Material provided
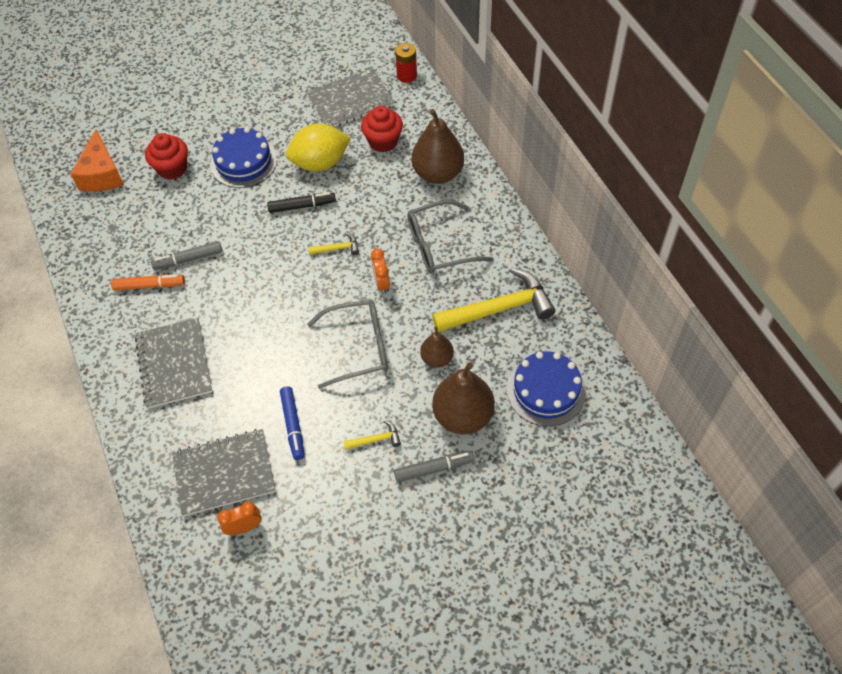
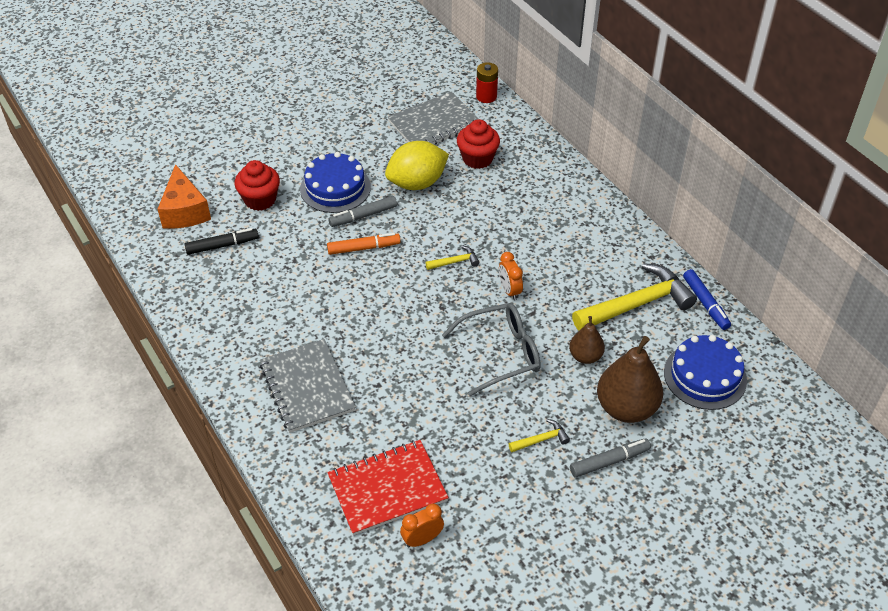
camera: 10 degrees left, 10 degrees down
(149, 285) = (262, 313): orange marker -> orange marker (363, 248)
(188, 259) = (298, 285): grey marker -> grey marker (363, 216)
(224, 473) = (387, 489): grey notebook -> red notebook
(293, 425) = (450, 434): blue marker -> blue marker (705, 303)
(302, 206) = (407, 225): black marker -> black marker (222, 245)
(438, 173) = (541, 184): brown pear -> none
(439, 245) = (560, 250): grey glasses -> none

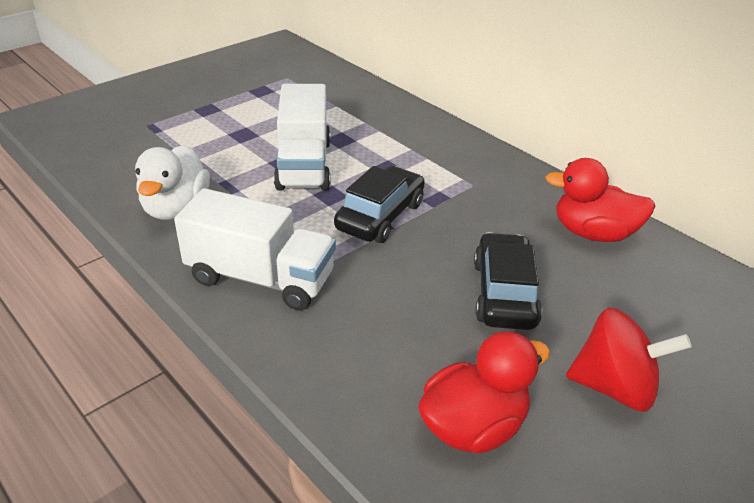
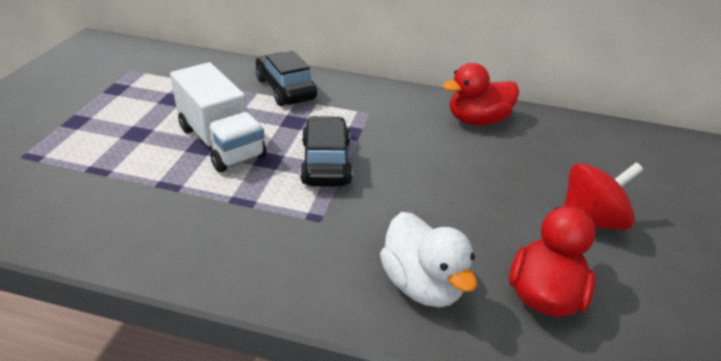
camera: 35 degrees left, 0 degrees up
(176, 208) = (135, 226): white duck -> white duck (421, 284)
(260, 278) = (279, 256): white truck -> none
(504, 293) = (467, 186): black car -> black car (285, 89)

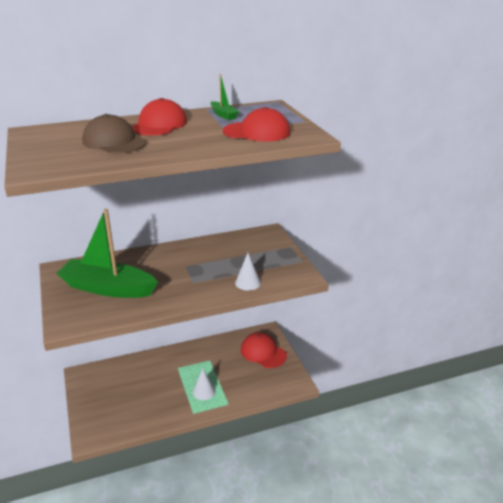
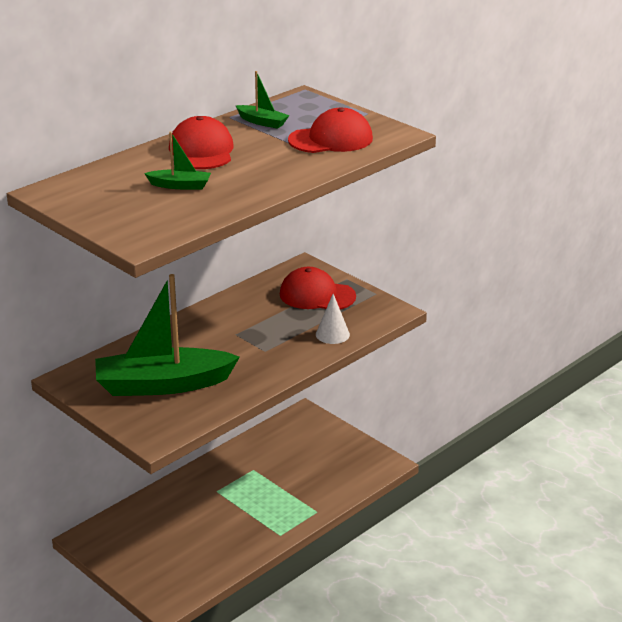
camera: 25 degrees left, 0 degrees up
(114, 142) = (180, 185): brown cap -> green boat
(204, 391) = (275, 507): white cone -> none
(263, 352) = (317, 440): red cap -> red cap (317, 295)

Task item
Provide only the number of lines in the material above that contain the word "black".

Written reply
2